Apart from the pictures, reproduce the data below exactly as it stands.

◆ **DATA PROVIDED**:
= Beginning of Section =

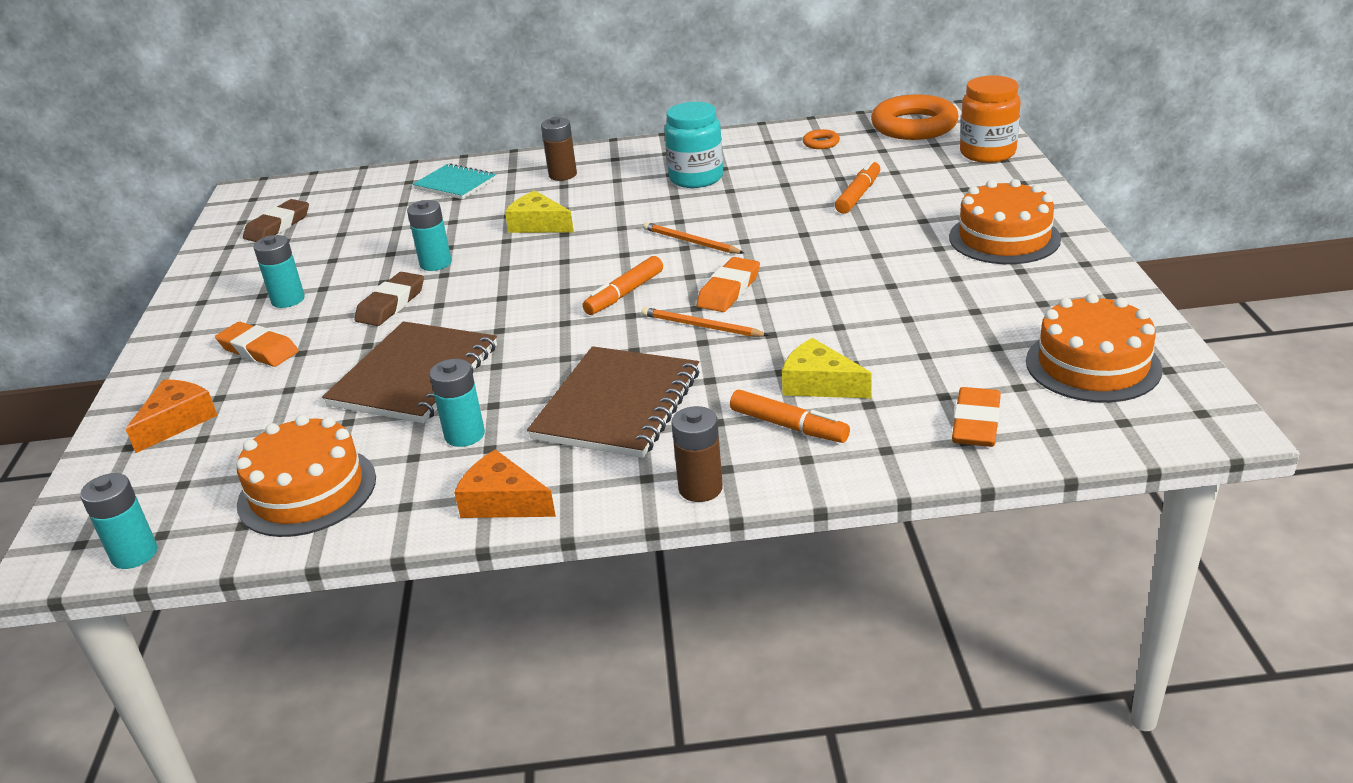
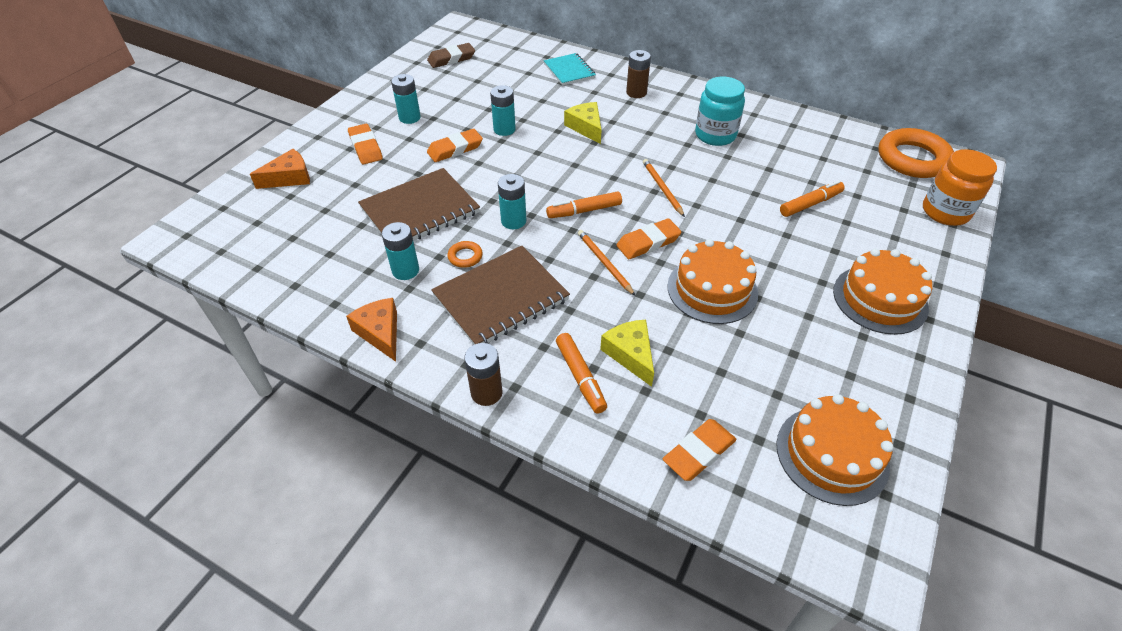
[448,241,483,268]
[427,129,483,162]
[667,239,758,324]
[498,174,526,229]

= End of Section =

◆ **EXERCISE RESPONSE**:
[448,241,483,268]
[427,129,483,162]
[667,239,758,324]
[498,174,526,229]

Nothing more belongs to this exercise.